Exercise: Only the lines below from the one containing "(451, 128) = (664, 185): none -> brown heart" to the one containing "(724, 502) = (122, 368): black" should be repeated, both included and unchanged.

Records drawn from a dataset:
________________
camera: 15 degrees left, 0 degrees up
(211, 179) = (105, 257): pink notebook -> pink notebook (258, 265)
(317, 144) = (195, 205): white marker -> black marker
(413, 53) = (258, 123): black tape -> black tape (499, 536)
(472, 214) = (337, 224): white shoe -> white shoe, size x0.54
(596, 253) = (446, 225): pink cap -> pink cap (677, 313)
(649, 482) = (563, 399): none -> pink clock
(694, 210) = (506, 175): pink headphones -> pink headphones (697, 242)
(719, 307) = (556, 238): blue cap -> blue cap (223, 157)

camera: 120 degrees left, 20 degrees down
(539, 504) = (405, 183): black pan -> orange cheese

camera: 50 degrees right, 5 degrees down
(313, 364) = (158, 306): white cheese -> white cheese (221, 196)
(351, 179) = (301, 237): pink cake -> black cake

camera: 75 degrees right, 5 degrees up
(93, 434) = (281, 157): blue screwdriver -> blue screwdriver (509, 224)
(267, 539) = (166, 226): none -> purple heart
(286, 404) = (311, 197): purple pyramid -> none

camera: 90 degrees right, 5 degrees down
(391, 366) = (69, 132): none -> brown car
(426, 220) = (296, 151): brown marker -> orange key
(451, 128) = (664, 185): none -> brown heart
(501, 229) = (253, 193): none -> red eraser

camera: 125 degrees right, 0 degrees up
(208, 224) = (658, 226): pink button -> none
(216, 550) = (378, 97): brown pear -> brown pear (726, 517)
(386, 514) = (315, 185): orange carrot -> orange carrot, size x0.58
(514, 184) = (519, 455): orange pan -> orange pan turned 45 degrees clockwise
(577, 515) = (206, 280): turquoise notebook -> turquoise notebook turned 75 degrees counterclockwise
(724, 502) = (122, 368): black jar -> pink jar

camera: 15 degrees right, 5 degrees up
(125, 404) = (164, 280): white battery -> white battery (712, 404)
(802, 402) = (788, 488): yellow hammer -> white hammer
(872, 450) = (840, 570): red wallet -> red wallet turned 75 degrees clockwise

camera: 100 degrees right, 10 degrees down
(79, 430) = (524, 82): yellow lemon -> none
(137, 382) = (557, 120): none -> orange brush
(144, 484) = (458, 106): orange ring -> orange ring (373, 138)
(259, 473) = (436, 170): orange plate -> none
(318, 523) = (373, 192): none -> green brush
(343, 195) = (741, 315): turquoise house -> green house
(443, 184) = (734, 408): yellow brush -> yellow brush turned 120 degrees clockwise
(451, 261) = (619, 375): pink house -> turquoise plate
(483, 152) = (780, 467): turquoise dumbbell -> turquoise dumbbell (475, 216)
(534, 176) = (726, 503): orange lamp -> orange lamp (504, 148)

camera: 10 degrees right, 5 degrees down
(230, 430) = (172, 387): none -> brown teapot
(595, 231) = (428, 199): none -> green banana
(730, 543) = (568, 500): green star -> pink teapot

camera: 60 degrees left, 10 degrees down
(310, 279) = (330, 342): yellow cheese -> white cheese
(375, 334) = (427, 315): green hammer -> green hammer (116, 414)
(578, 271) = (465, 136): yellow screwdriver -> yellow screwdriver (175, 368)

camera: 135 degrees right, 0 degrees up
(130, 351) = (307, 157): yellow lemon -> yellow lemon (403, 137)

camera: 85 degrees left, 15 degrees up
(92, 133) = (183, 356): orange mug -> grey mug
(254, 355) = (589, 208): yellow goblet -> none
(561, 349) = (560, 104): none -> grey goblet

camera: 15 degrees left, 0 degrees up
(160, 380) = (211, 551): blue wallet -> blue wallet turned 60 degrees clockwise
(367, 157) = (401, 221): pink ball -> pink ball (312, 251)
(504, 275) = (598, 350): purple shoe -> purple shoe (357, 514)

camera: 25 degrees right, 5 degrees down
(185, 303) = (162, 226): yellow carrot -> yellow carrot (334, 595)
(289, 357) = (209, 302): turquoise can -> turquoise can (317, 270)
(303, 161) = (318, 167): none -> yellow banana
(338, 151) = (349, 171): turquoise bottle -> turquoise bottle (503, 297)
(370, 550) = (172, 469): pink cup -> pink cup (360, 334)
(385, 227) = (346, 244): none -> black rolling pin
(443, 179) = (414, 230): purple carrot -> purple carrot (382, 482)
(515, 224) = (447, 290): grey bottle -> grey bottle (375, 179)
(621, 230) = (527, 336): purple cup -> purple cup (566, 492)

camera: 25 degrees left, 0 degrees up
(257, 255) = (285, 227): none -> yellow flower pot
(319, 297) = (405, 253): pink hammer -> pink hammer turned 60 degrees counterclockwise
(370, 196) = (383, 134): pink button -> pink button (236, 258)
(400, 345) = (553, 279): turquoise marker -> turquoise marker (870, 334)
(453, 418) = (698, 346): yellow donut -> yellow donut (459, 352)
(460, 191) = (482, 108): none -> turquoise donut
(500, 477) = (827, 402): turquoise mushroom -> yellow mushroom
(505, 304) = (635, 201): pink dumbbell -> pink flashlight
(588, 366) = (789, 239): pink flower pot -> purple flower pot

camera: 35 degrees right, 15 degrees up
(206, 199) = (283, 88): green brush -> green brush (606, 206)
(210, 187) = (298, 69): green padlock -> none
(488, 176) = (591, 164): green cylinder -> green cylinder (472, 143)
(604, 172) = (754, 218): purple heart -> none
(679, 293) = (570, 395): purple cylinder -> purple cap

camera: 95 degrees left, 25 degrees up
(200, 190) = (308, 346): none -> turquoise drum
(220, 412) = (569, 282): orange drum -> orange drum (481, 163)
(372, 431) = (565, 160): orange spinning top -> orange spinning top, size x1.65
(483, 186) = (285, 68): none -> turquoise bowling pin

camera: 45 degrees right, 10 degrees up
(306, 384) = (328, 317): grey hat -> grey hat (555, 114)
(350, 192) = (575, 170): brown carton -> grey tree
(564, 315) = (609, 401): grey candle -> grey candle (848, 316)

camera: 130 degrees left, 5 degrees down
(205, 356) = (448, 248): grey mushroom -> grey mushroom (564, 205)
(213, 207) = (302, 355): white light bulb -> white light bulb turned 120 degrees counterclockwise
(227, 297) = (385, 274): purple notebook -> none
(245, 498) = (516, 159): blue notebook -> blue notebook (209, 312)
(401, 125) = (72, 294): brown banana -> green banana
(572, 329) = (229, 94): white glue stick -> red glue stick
________________
Output of the task:
(451, 128) = (664, 185): none -> brown heart
(501, 229) = (253, 193): none -> red eraser

camera: 125 degrees right, 0 degrees up
(208, 224) = (658, 226): pink button -> none
(216, 550) = (378, 97): brown pear -> brown pear (726, 517)
(386, 514) = (315, 185): orange carrot -> orange carrot, size x0.58
(514, 184) = (519, 455): orange pan -> orange pan turned 45 degrees clockwise
(577, 515) = (206, 280): turquoise notebook -> turquoise notebook turned 75 degrees counterclockwise
(724, 502) = (122, 368): black jar -> pink jar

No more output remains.